#### WHAT TO PRODUCE:
Copy out exactly every line from the line containing "C11: 3.3uF (plus" until the records below end, inclusive of both boundary lines.

####

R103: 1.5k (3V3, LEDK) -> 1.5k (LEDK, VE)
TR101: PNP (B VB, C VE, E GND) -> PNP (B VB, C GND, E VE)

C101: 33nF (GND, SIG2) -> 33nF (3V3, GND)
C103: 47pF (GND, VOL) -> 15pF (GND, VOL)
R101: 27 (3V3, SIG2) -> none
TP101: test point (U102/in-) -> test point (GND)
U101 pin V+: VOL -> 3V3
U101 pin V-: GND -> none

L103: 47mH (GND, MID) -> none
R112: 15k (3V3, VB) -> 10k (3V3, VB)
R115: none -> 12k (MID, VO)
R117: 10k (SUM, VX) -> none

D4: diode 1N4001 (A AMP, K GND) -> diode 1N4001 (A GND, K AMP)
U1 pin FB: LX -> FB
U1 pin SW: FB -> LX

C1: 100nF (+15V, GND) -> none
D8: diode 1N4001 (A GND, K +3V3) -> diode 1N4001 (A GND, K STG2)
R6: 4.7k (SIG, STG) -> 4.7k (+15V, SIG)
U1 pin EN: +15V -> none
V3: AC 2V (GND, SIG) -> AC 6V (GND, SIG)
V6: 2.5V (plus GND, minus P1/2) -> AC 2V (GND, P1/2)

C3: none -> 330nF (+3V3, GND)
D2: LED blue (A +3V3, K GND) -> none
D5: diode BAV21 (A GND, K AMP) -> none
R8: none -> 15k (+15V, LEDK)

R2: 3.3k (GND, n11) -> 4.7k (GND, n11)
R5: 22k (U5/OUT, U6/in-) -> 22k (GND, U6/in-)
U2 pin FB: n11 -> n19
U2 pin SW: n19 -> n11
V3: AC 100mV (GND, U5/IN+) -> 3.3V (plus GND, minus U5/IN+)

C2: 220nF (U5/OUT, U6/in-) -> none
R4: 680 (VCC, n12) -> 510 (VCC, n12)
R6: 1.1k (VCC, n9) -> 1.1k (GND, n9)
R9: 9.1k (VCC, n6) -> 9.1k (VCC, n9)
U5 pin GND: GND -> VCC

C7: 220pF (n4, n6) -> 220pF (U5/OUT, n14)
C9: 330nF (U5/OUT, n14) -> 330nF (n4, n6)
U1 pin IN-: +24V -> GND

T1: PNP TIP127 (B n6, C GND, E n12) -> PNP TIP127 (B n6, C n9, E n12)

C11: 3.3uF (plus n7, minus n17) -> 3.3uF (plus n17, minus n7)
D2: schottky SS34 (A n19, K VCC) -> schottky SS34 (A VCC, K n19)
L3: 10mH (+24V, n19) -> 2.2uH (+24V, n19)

####

#### WRITTEN SOLUTION:
C11: 3.3uF (plus n7, minus n17) -> 3.3uF (plus n17, minus n7)
D2: schottky SS34 (A n19, K VCC) -> schottky SS34 (A VCC, K n19)
L3: 10mH (+24V, n19) -> 2.2uH (+24V, n19)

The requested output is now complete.